Aim of the task →
Your copy should contain exactly the lines from the one that holds "drum (no. 1" through the end of the material, reproduced as written, with no pictures.

Given data →
<<<<
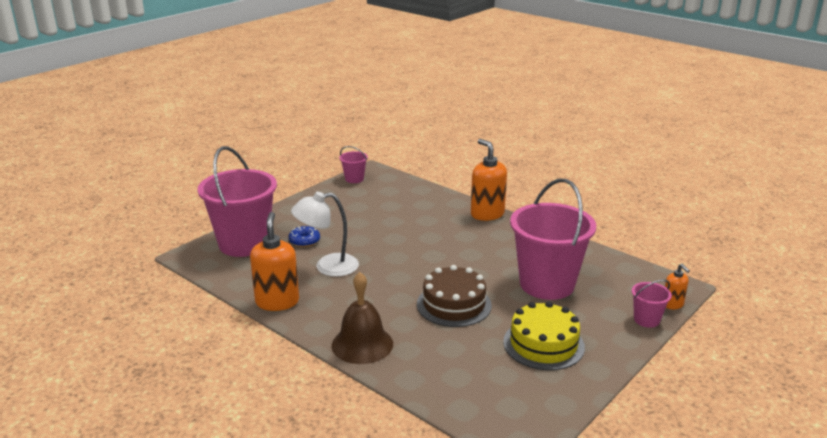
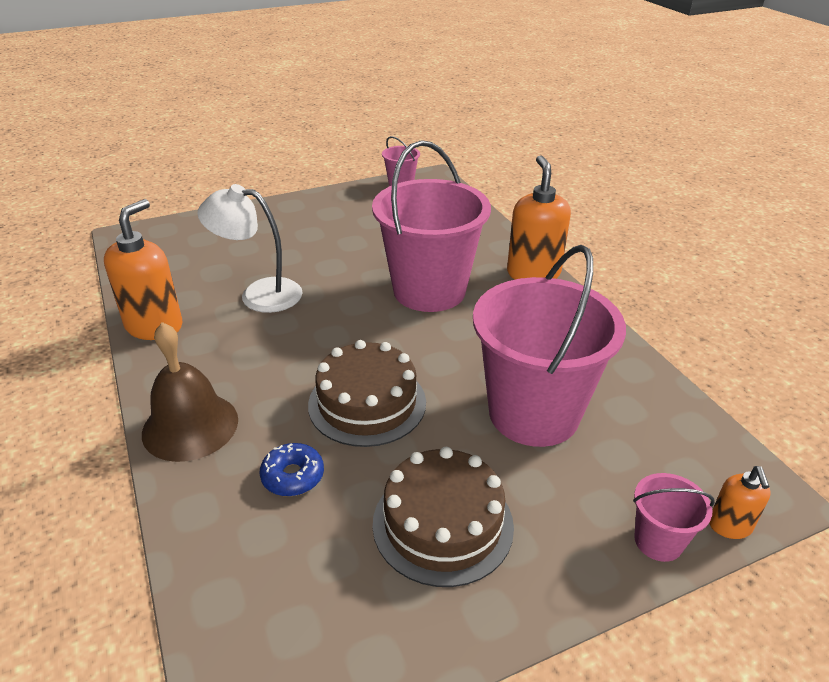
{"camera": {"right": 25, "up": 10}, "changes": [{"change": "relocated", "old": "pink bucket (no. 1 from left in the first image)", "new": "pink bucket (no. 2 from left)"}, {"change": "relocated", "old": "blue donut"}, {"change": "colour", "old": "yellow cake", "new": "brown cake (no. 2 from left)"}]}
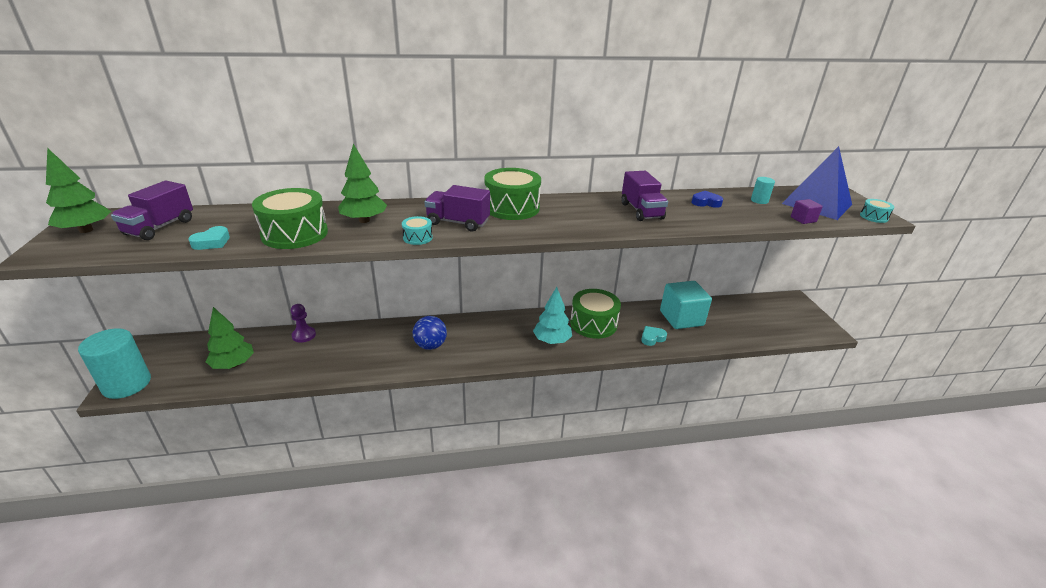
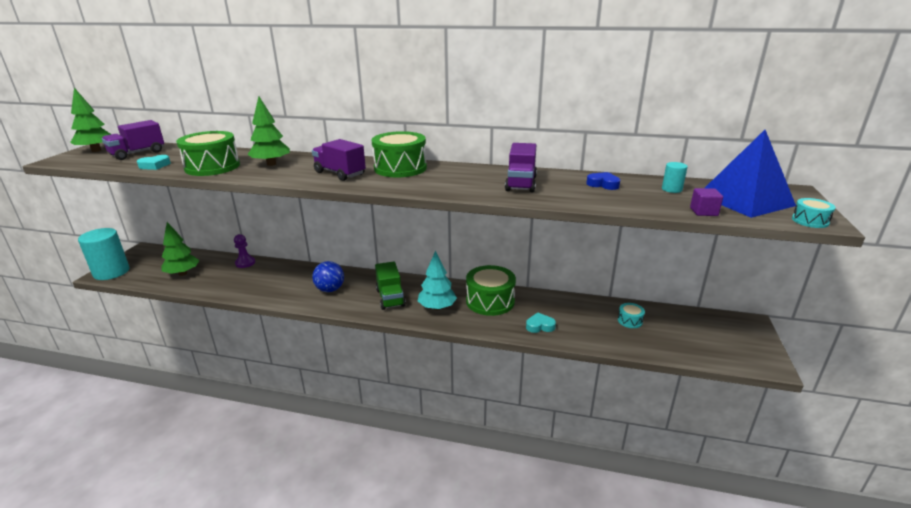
{"camera": {"right": 25, "up": -5}, "changes": [{"change": "relocated", "old": "turquoise drum (no. 1 from left)"}, {"change": "missing", "old": "turquoise cube"}, {"change": "appeared", "new": "green truck"}]}
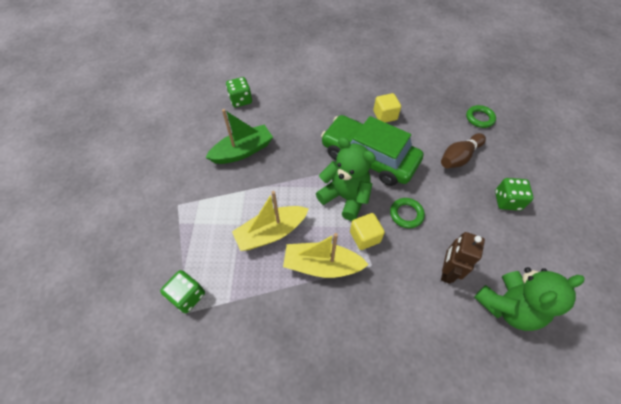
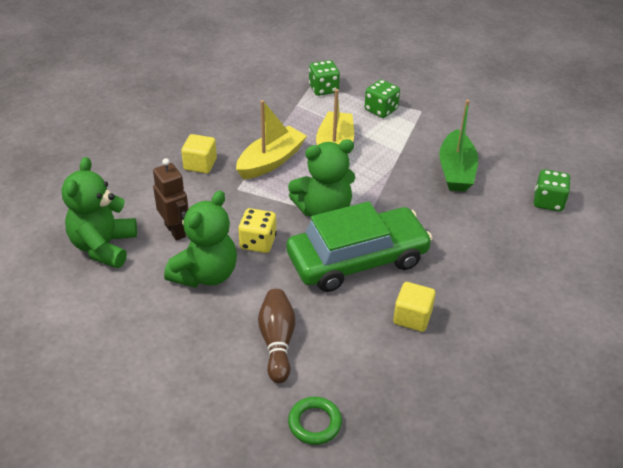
{"camera": {"right": 125, "up": -15}, "changes": [{"change": "relocated", "old": "yellow cube (no. 1 from left)"}, {"change": "exchanged", "old": "green ring (no. 1 from left)", "new": "yellow dice"}, {"change": "relocated", "old": "green dice (no. 3 from left in the first image)", "new": "green dice (no. 2 from left)"}, {"change": "appeared", "new": "green teddy bear (no. 2 from left)"}]}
>>>>
Response box →
{"camera": {"right": 25, "up": -5}, "changes": [{"change": "relocated", "old": "turquoise drum (no. 1 from left)"}, {"change": "missing", "old": "turquoise cube"}, {"change": "appeared", "new": "green truck"}]}
{"camera": {"right": 125, "up": -15}, "changes": [{"change": "relocated", "old": "yellow cube (no. 1 from left)"}, {"change": "exchanged", "old": "green ring (no. 1 from left)", "new": "yellow dice"}, {"change": "relocated", "old": "green dice (no. 3 from left in the first image)", "new": "green dice (no. 2 from left)"}, {"change": "appeared", "new": "green teddy bear (no. 2 from left)"}]}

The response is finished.